From the line with "U2 pin OUT: W17 -> W11" to the final line of the data below, please write out every line exactly, with no pictures.
%%
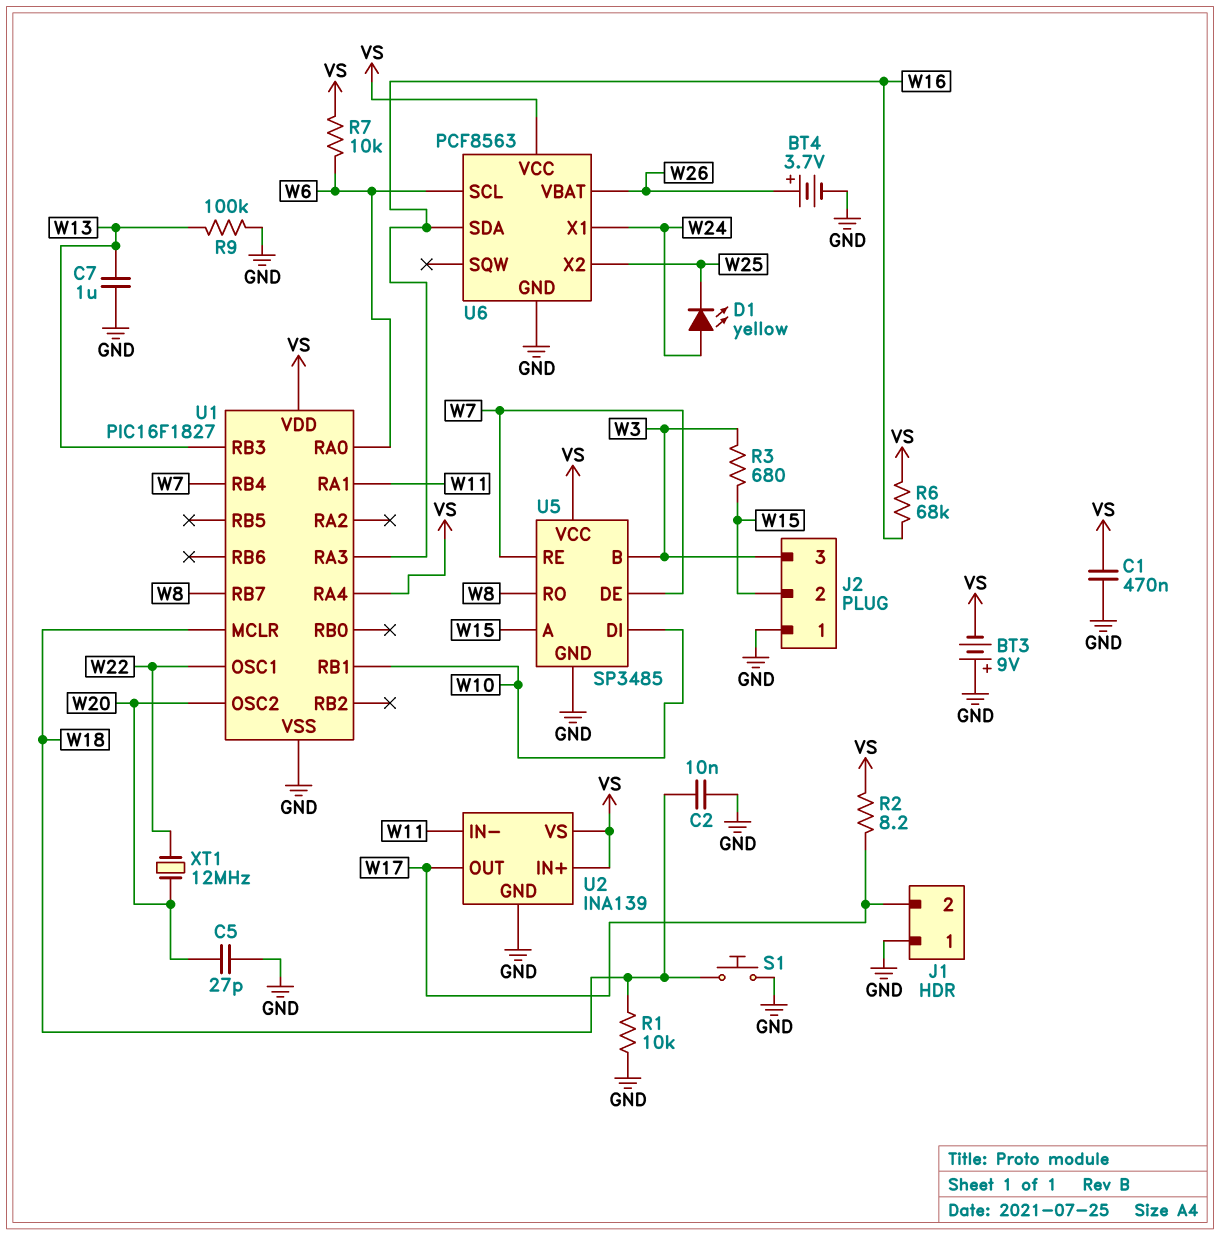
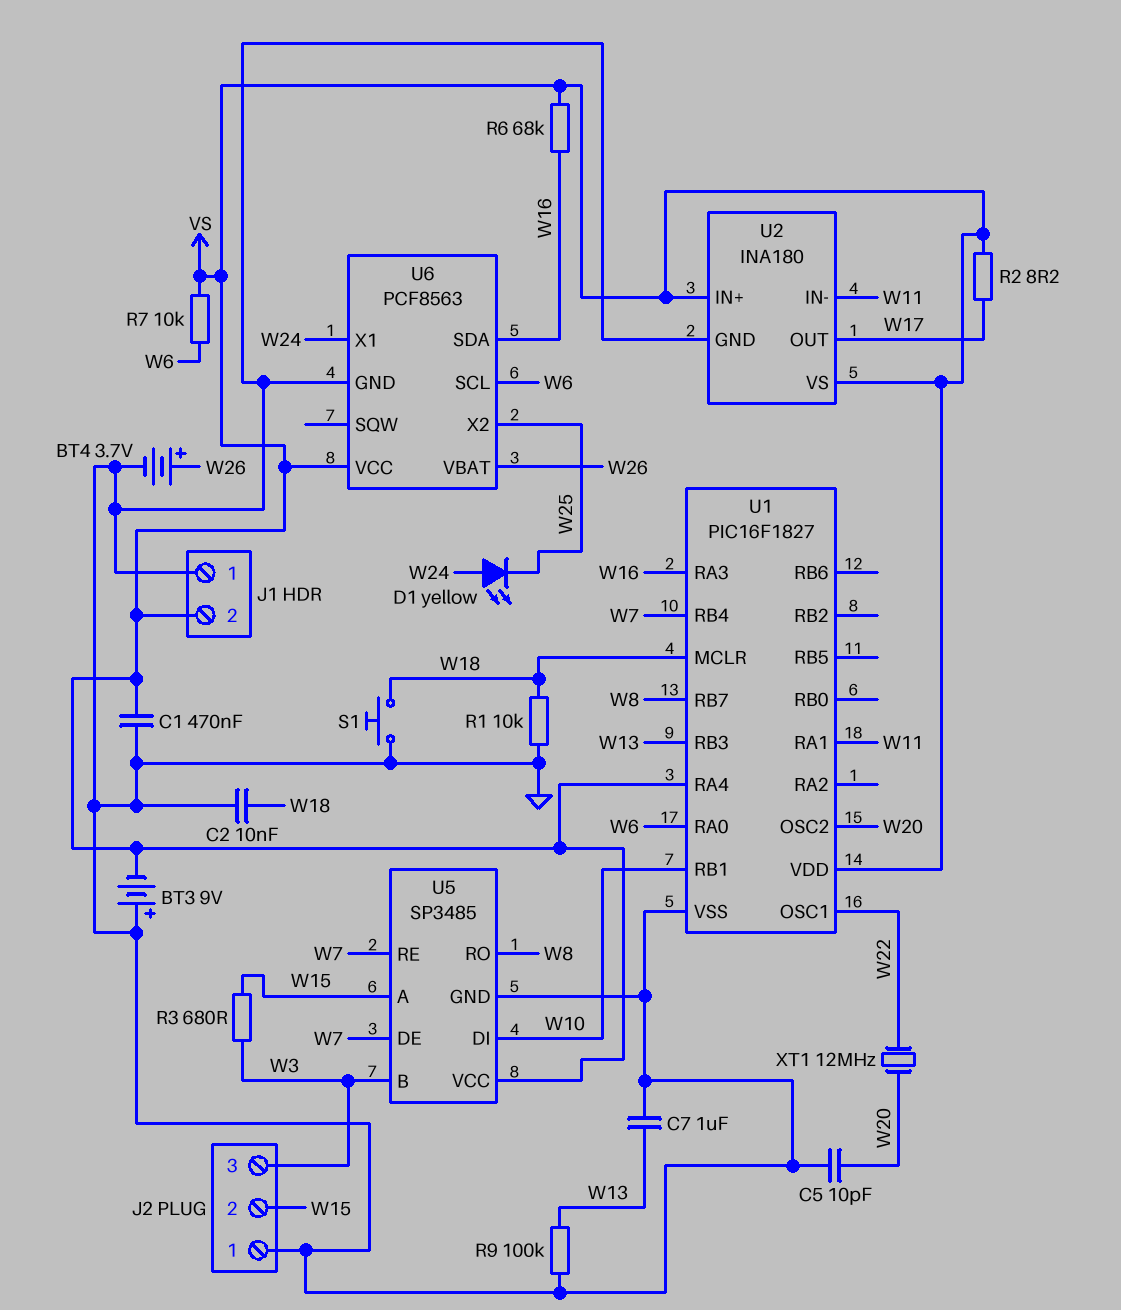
C5: 27pF (GND, W20) -> 10pF (GND, W20)
J1 pin 2: W17 -> VS
U2: INA139 -> INA180

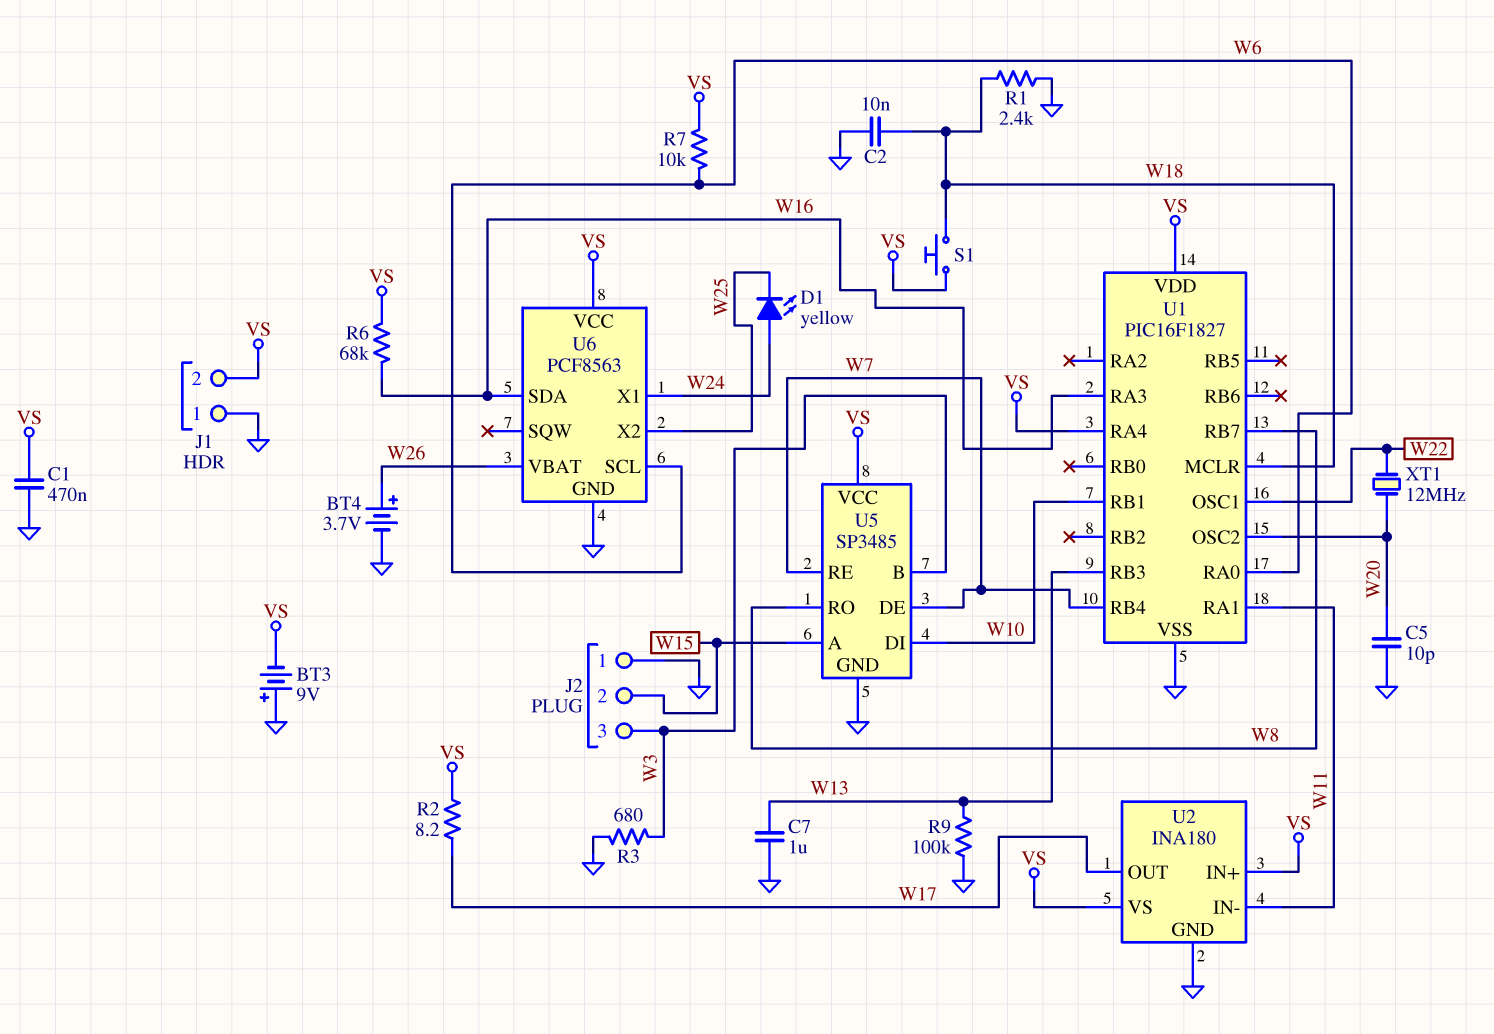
R1: 10k (GND, W18) -> 2.4k (GND, W18)
R3: 680 (W3, W15) -> 680 (GND, W3)
S1: button (GND, W18) -> button (VS, W18)

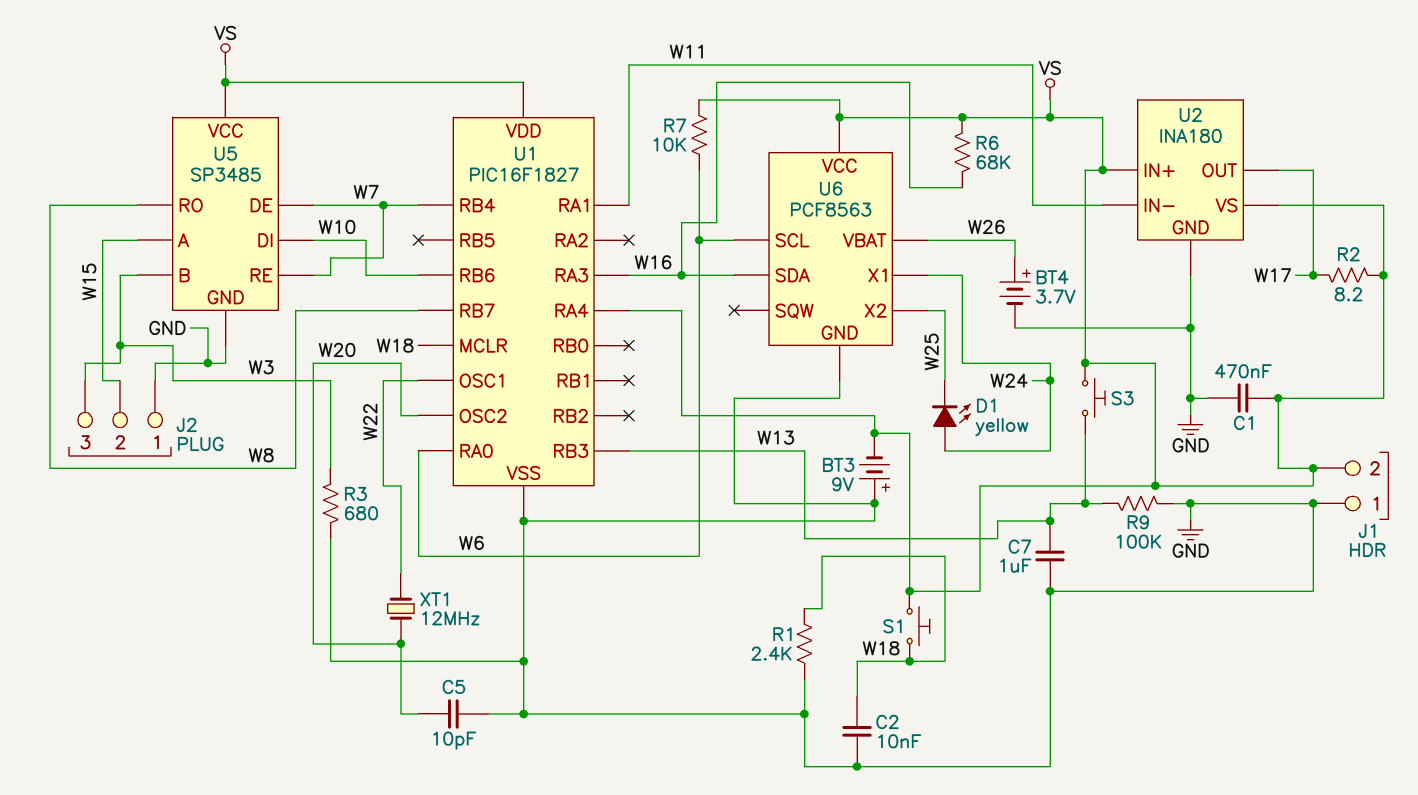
S3: none -> button (VS, W13)
U1 pin RB1: W10 -> none
U1 pin RB6: none -> W10

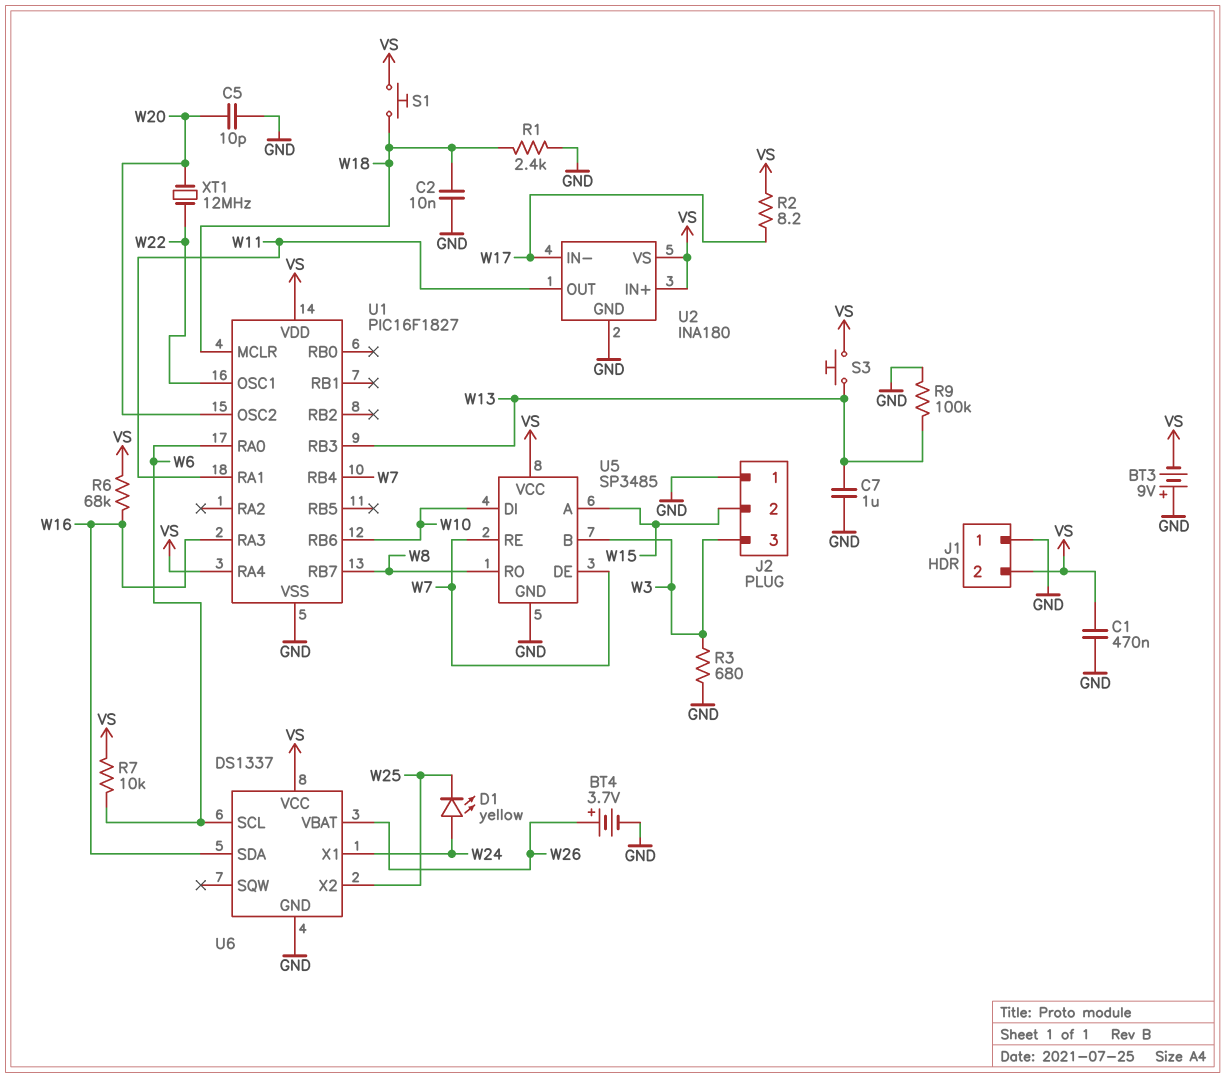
U2 pin IN-: W11 -> W17
U2 pin OUT: W17 -> W11
U6: PCF8563 -> DS1337

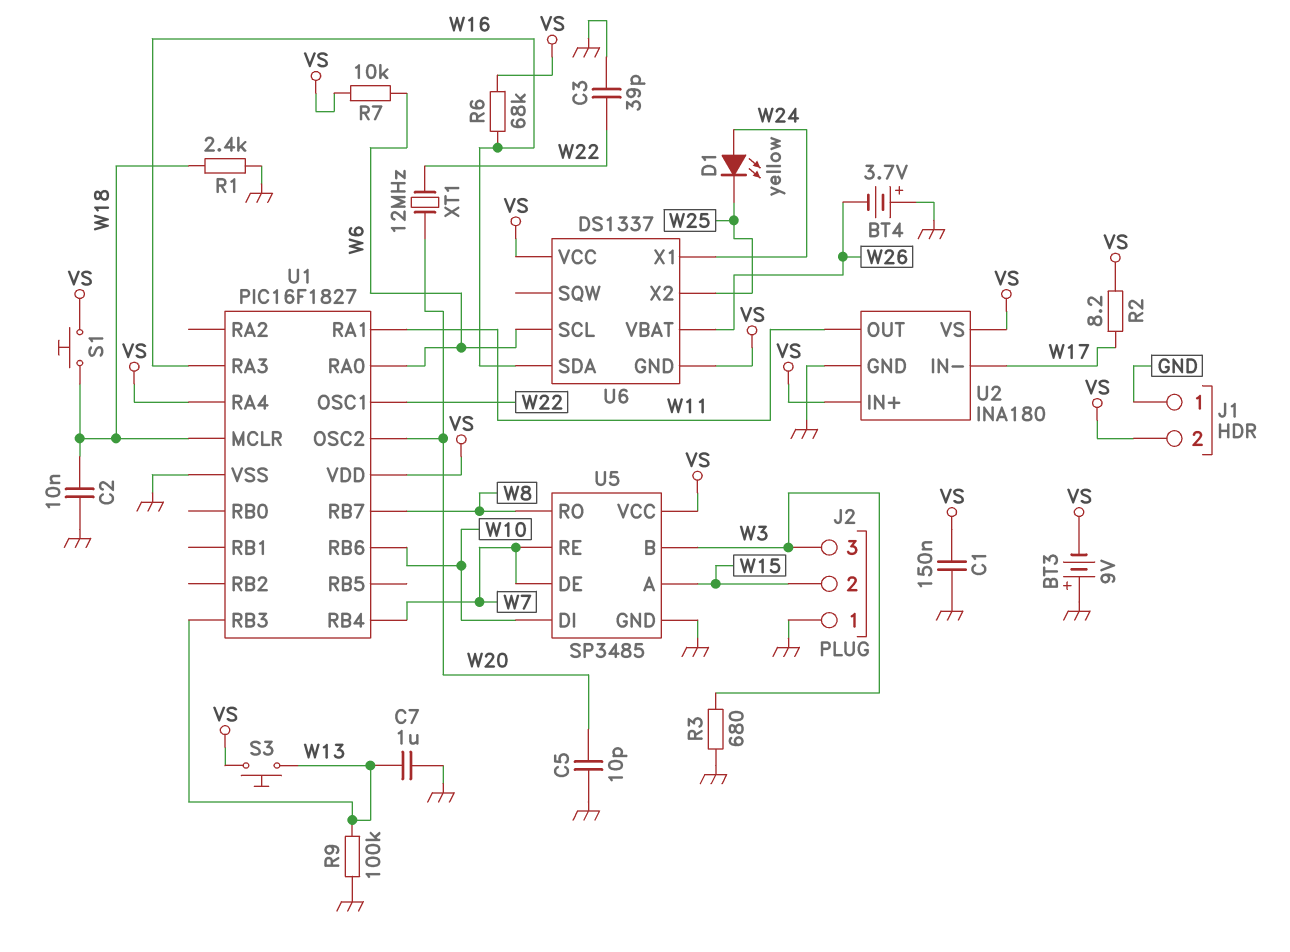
BT4: 3.7V (plus W26, minus GND) -> 3.7V (plus GND, minus W26)
C1: 470nF (GND, VS) -> 150nF (GND, VS)
C3: none -> 39pF (GND, W22)
U6 pin GND: GND -> VS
%%
SOLUTION TO THIS TASK |
U2 pin OUT: W17 -> W11
U6: PCF8563 -> DS1337

BT4: 3.7V (plus W26, minus GND) -> 3.7V (plus GND, minus W26)
C1: 470nF (GND, VS) -> 150nF (GND, VS)
C3: none -> 39pF (GND, W22)
U6 pin GND: GND -> VS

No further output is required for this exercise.